- WHAT THE TASK ASKS
Beneath this task are records; print exactly the stretch of them from the line with "(386, 105) = (695, 590): none -> purple heart" through the line with "(470, 225) = (459, 468): purple", both ends included.

- SUPPLIED DATA
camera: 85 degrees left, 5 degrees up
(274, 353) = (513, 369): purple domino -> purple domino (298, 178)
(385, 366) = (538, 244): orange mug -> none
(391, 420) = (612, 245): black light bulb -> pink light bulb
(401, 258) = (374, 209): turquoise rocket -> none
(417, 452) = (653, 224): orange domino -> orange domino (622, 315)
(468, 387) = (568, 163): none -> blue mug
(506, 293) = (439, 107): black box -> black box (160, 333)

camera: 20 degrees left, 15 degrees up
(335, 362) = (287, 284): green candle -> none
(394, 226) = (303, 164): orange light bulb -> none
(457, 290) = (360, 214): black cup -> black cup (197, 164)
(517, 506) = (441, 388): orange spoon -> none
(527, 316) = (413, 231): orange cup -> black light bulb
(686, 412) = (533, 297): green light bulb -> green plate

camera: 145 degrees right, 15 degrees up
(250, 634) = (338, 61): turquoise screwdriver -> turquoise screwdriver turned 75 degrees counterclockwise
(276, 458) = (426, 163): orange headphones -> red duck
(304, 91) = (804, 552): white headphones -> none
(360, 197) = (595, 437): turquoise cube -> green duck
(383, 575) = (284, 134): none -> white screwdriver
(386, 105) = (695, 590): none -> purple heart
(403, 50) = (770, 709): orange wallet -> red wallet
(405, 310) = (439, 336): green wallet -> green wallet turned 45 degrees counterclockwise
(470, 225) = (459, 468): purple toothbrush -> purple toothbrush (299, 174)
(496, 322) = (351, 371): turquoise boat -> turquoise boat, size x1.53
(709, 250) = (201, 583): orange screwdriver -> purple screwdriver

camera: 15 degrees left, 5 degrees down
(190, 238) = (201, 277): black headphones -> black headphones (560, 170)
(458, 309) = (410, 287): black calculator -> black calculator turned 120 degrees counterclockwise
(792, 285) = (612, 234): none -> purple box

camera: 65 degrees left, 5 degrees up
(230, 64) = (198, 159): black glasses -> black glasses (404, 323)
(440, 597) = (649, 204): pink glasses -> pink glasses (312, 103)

- ANSWER TO THE PROBLEM
(386, 105) = (695, 590): none -> purple heart
(403, 50) = (770, 709): orange wallet -> red wallet
(405, 310) = (439, 336): green wallet -> green wallet turned 45 degrees counterclockwise
(470, 225) = (459, 468): purple toothbrush -> purple toothbrush (299, 174)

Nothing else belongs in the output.